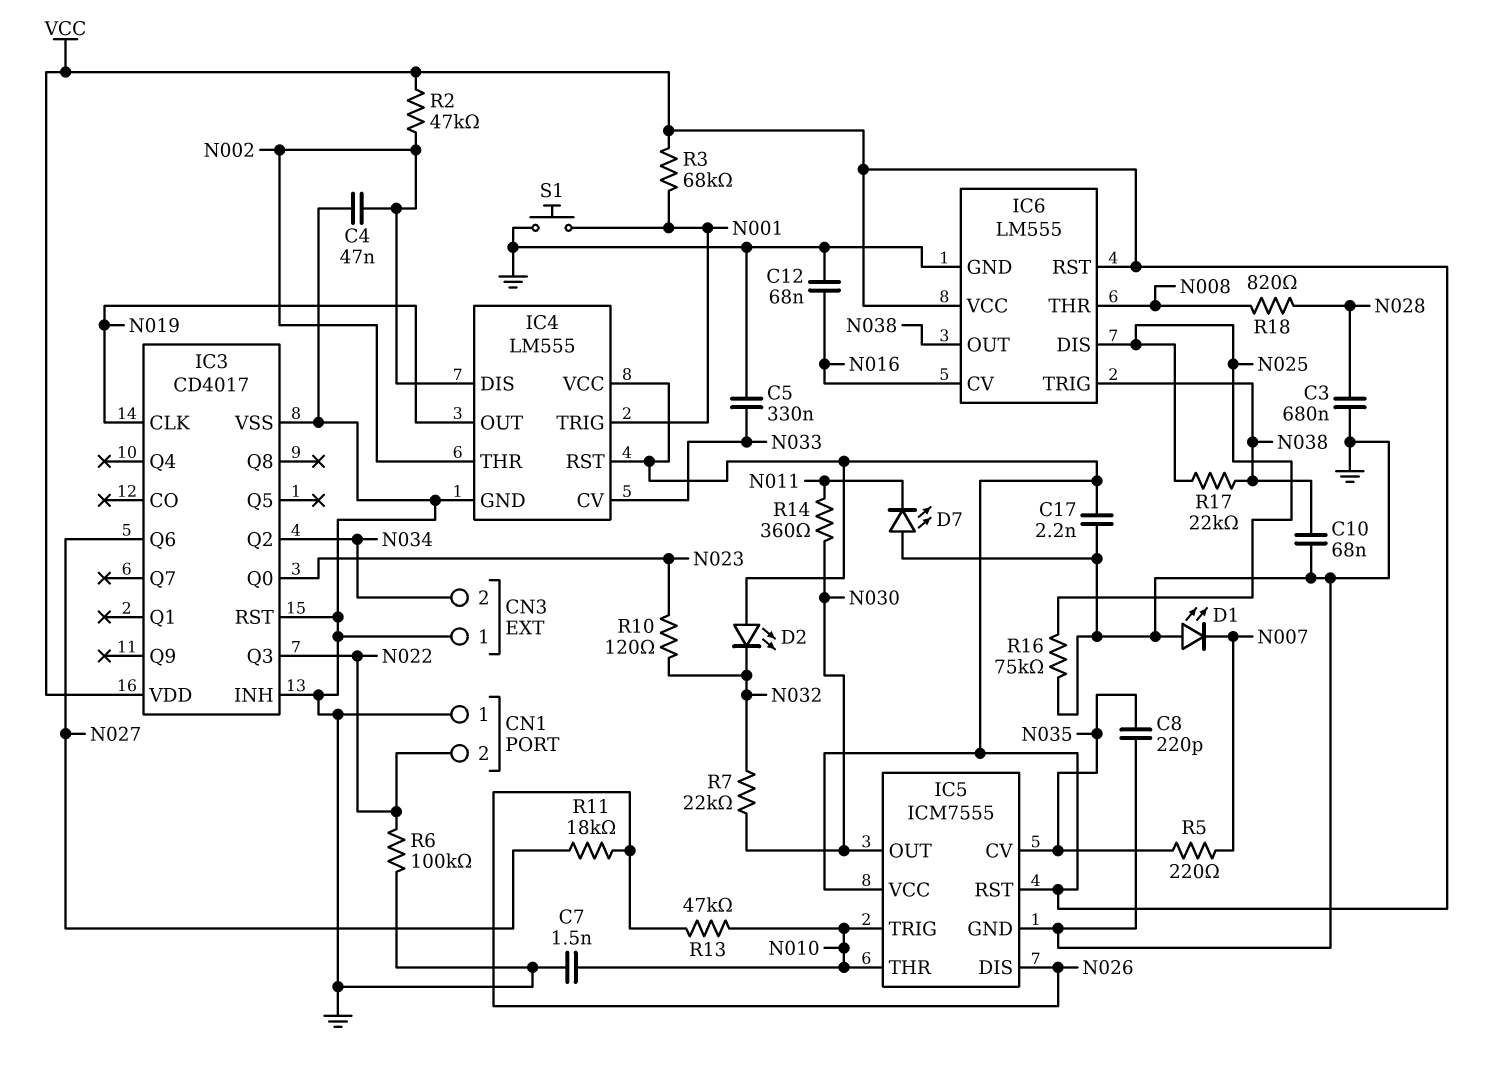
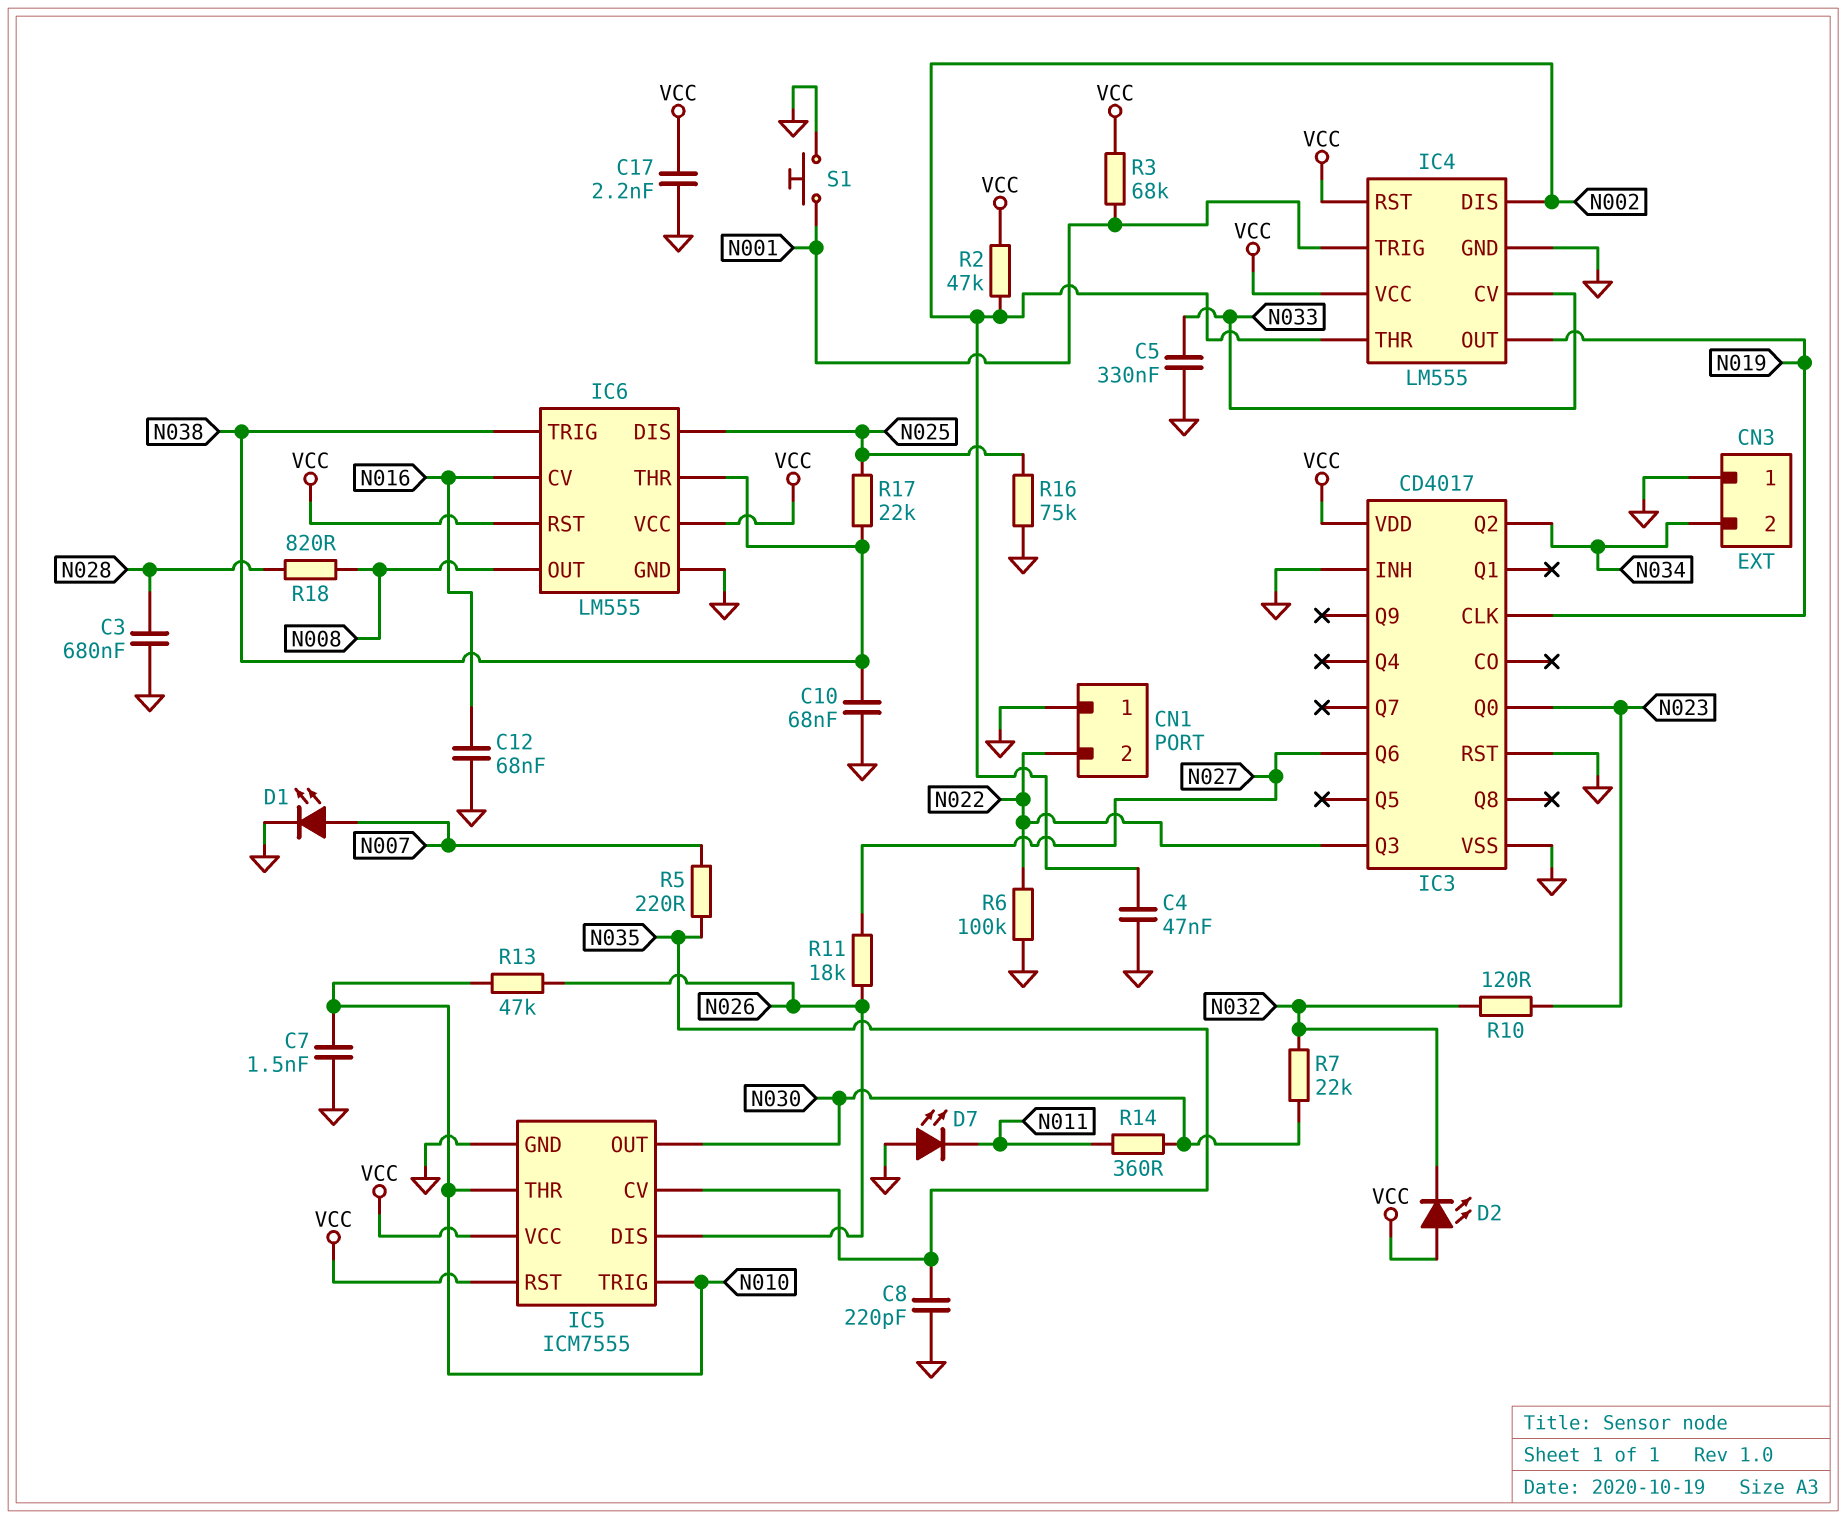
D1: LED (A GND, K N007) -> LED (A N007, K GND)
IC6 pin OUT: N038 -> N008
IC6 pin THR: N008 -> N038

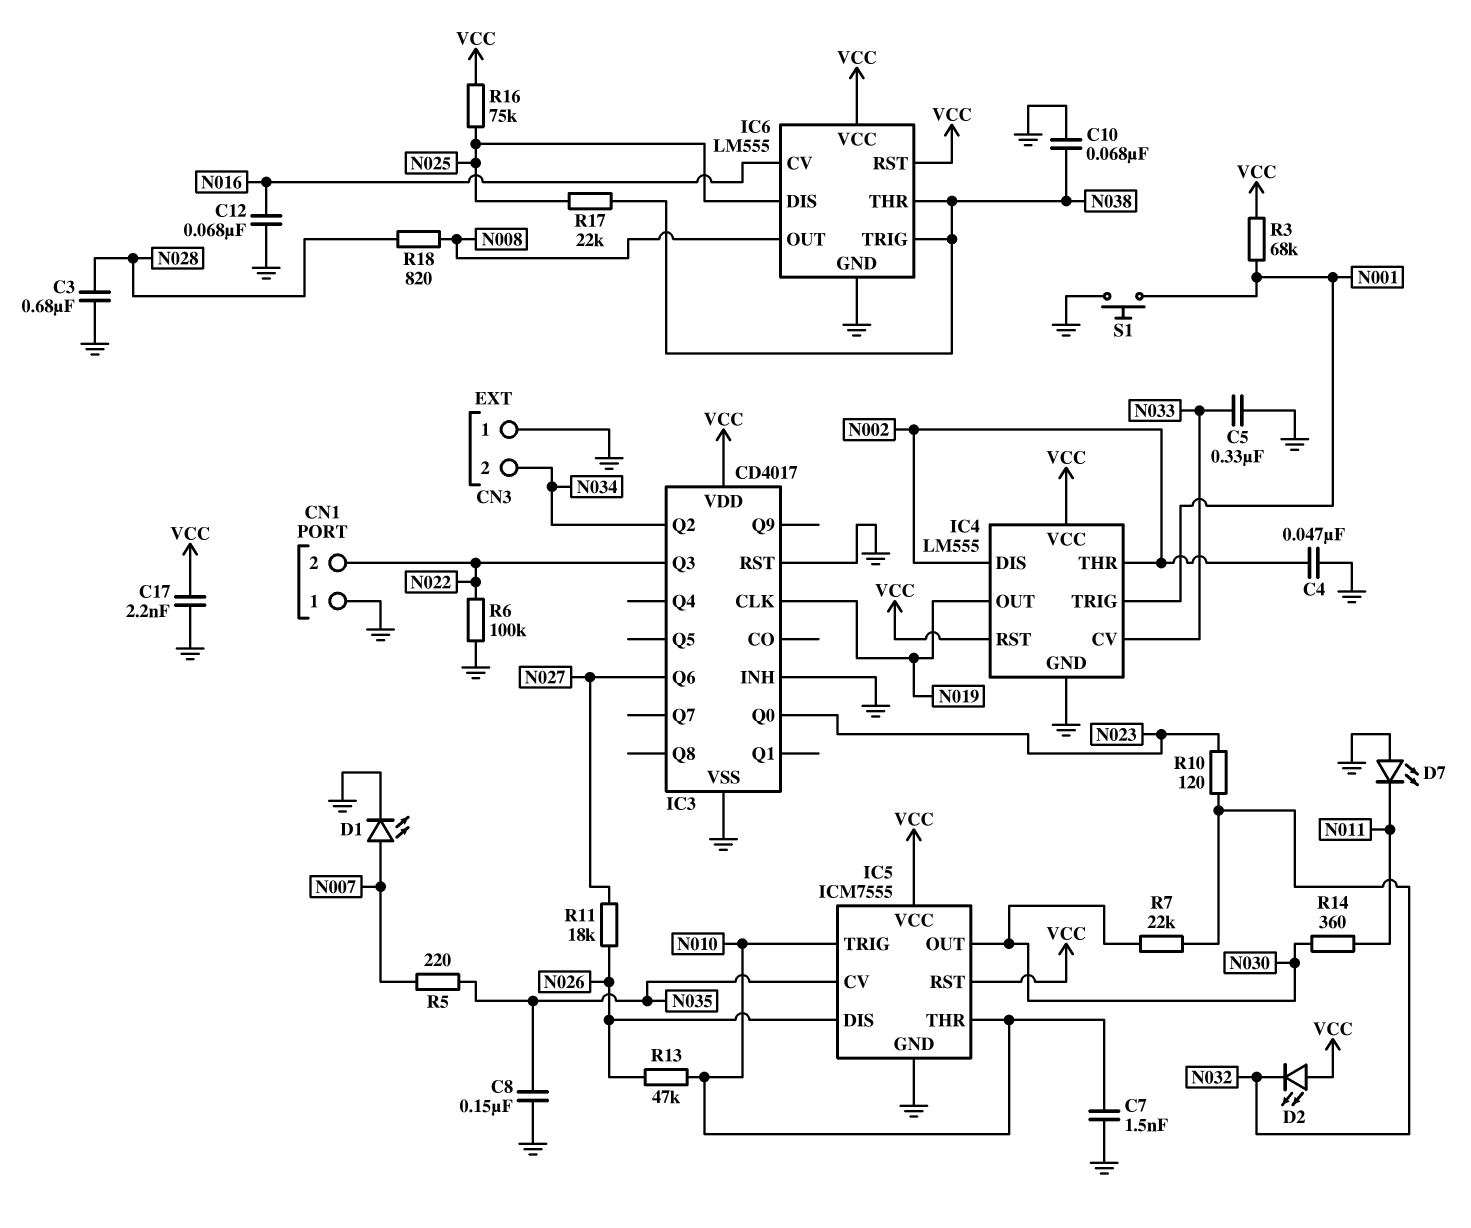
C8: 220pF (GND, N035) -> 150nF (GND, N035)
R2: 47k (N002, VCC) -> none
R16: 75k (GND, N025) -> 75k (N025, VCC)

== == ==

EXERCISE INSTRUCTIONS -> Repeat the preceding records precisely, and leave every picture out of the copy.

RESPONSE BELOW ->
D1: LED (A GND, K N007) -> LED (A N007, K GND)
IC6 pin OUT: N038 -> N008
IC6 pin THR: N008 -> N038

C8: 220pF (GND, N035) -> 150nF (GND, N035)
R2: 47k (N002, VCC) -> none
R16: 75k (GND, N025) -> 75k (N025, VCC)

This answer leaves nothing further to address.